• **Data excerpt**:
Content starts
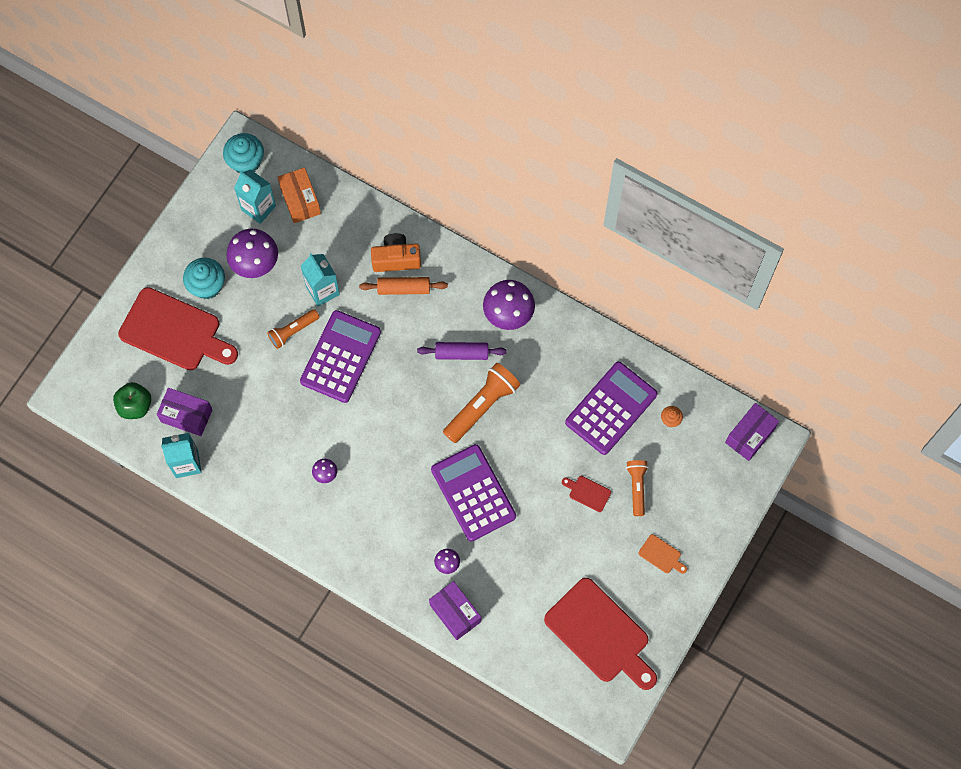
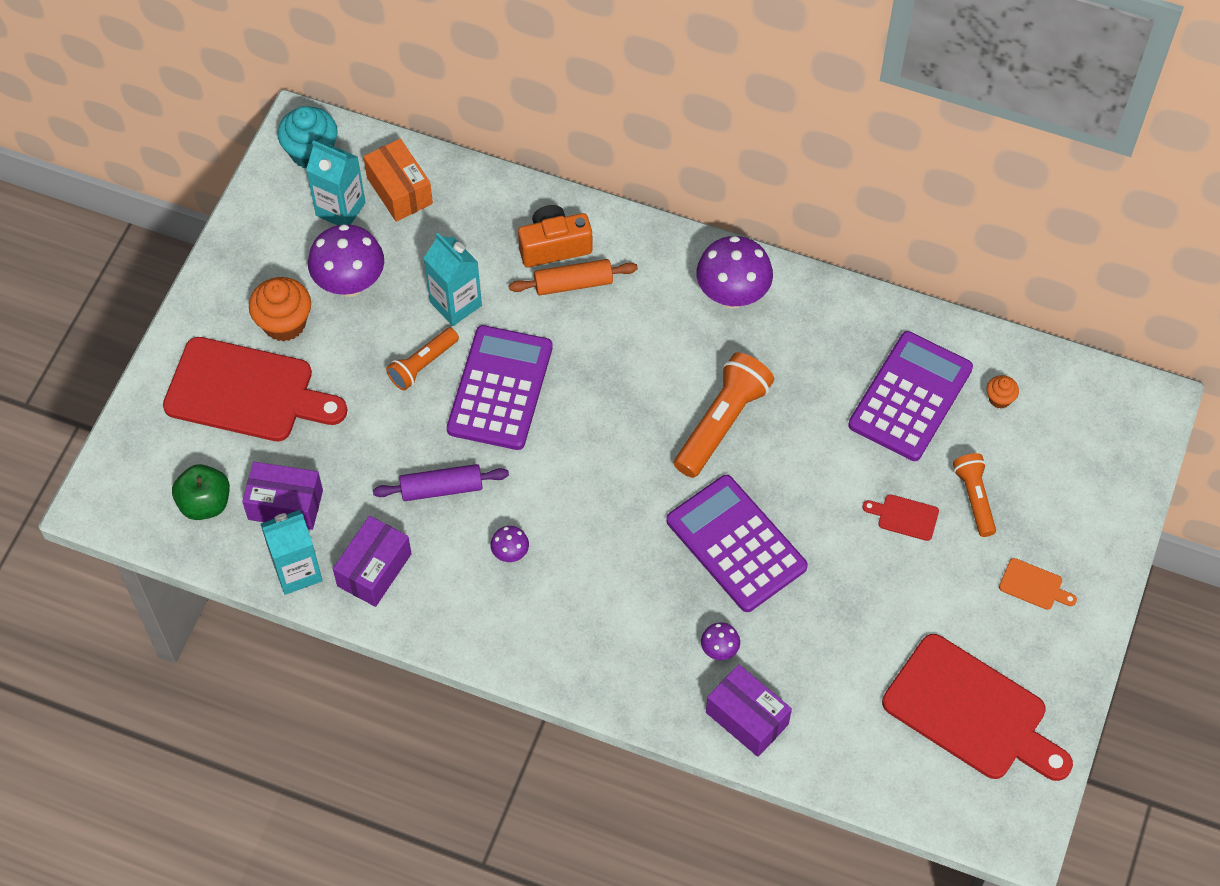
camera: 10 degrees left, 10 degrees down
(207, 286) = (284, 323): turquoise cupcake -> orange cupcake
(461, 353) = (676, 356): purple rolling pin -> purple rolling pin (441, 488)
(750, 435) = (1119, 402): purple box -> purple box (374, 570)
Content ends
• **About this exercise**: In the copy, include no pictures; restate the listing above exactly.

• **Completed task**:
camera: 10 degrees left, 10 degrees down
(207, 286) = (284, 323): turquoise cupcake -> orange cupcake
(461, 353) = (676, 356): purple rolling pin -> purple rolling pin (441, 488)
(750, 435) = (1119, 402): purple box -> purple box (374, 570)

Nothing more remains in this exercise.